*Task brief*
Using the data below, return word for word every line from the one holding "orange rectangle: (545, 818)" down to the one holding "cyan star: (60, 182) -> (98, 138), size x0.6". Leave pictures out.

[Start of Attachment]

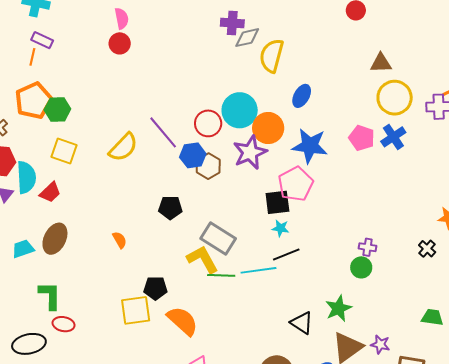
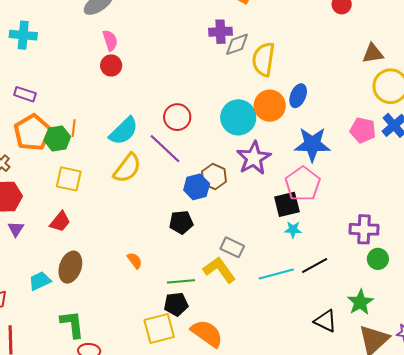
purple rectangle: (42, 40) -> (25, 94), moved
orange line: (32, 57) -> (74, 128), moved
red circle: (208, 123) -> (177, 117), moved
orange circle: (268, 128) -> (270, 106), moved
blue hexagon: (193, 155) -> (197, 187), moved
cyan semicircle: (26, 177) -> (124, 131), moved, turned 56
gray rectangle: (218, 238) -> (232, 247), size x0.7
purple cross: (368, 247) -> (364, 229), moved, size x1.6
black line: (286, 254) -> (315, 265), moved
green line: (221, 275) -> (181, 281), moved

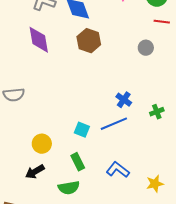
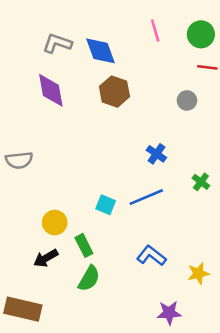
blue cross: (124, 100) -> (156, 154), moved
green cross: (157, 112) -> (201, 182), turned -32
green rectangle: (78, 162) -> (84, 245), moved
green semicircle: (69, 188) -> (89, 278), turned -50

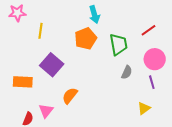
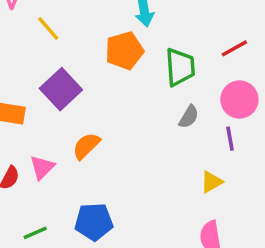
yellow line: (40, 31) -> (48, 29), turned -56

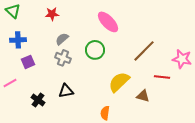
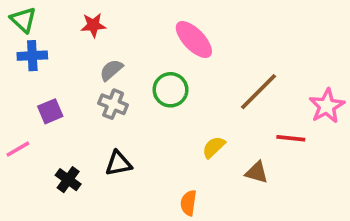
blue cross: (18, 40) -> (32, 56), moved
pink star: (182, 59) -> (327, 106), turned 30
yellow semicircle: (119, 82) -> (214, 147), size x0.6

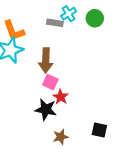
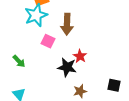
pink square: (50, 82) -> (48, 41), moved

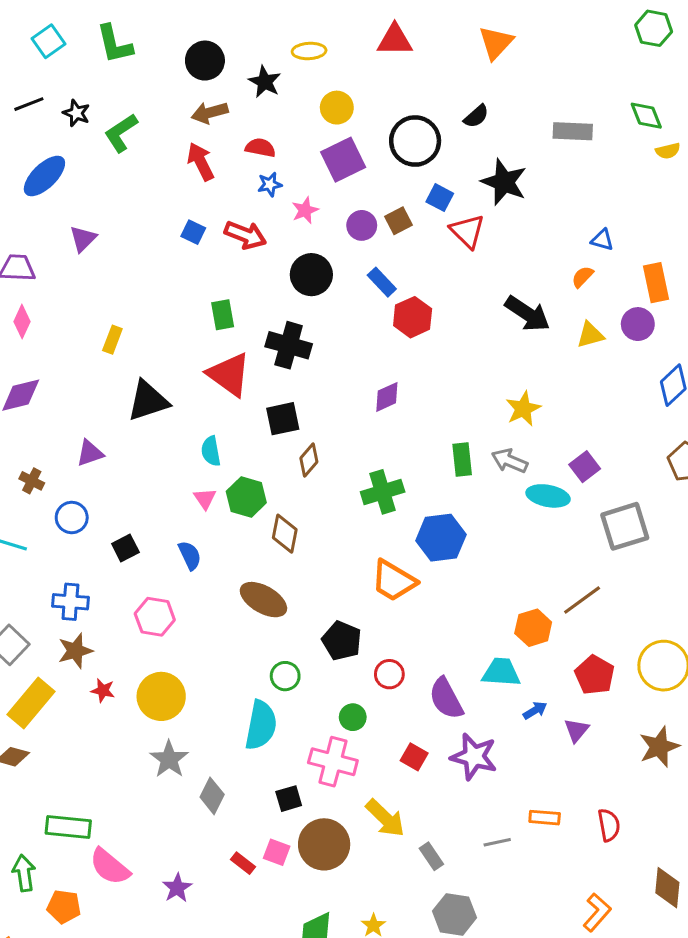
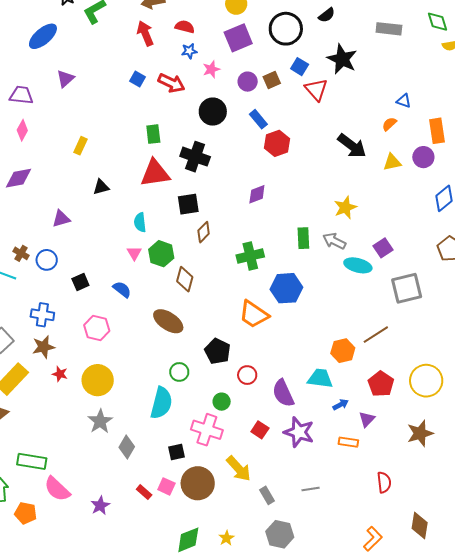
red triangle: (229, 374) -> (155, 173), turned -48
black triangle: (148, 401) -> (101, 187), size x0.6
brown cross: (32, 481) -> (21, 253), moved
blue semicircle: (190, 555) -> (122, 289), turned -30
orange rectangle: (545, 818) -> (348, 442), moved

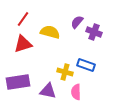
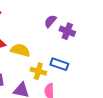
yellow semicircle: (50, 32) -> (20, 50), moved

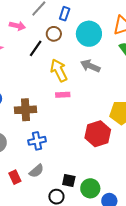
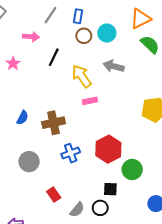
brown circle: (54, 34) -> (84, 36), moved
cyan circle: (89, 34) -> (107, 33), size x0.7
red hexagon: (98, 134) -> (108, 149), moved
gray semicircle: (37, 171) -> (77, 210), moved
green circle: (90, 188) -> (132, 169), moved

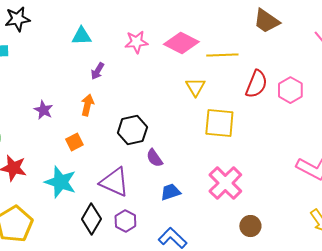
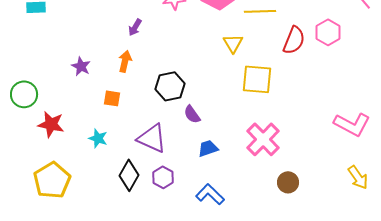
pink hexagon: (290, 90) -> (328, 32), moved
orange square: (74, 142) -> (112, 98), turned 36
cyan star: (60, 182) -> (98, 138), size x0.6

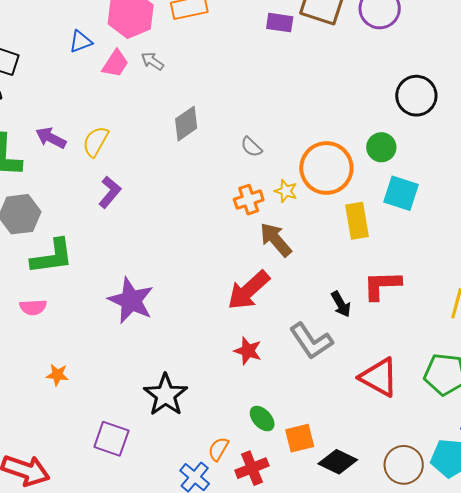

[End of Attachment]
[Start of Attachment]

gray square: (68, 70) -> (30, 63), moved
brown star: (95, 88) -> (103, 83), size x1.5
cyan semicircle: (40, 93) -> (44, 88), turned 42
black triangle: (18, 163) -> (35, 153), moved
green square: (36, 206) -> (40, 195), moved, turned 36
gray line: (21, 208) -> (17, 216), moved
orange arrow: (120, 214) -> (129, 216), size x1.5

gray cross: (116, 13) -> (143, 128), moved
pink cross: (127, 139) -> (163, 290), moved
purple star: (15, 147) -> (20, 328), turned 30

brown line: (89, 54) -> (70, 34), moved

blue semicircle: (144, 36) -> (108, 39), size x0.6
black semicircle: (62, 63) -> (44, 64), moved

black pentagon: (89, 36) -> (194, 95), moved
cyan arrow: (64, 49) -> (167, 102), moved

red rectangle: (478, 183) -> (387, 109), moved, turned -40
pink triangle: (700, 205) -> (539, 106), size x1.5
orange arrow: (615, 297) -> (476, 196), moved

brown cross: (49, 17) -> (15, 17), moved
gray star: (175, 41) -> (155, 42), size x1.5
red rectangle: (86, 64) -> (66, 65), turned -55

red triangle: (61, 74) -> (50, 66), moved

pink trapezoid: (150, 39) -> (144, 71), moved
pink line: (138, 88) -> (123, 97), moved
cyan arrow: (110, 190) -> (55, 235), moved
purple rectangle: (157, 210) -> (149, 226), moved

[End of Attachment]
[Start of Attachment]

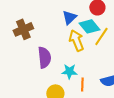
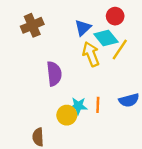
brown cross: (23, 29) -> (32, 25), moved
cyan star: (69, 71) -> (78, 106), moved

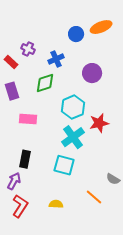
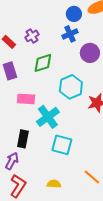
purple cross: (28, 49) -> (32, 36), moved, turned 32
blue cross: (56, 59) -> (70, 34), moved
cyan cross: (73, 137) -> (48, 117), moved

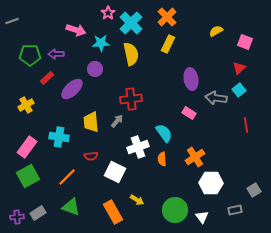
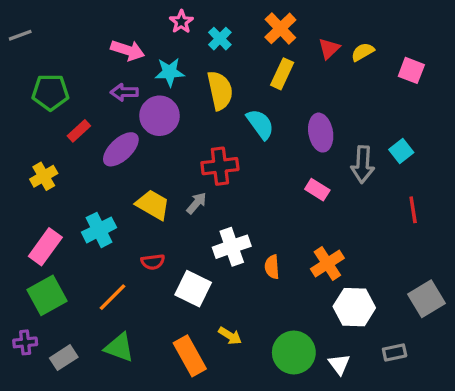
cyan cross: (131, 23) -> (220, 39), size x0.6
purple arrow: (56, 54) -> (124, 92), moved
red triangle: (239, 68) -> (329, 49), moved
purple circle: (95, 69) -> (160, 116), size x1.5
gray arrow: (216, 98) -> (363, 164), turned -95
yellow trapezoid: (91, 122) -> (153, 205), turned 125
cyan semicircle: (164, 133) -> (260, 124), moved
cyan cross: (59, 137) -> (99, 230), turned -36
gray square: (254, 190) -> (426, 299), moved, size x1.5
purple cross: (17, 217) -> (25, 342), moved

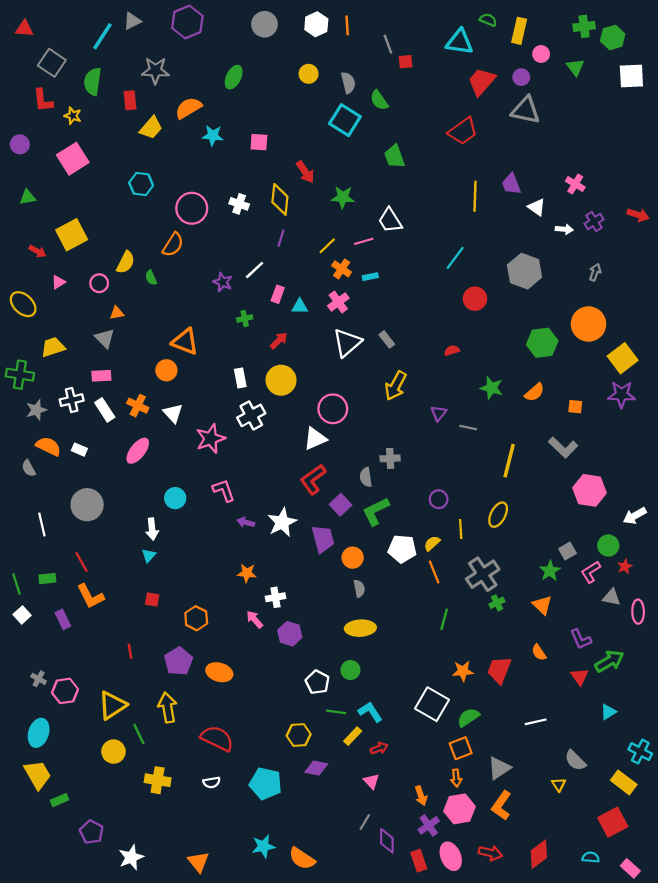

[End of Attachment]

*Answer box*
orange rectangle: (545, 818) -> (348, 442), moved

yellow semicircle: (50, 32) -> (20, 50), moved

brown circle: (54, 34) -> (84, 36), moved
cyan circle: (89, 34) -> (107, 33), size x0.7
red hexagon: (98, 134) -> (108, 149), moved
gray semicircle: (37, 171) -> (77, 210), moved
green circle: (90, 188) -> (132, 169), moved

pink hexagon: (290, 90) -> (328, 32), moved
orange square: (74, 142) -> (112, 98), turned 36
cyan star: (60, 182) -> (98, 138), size x0.6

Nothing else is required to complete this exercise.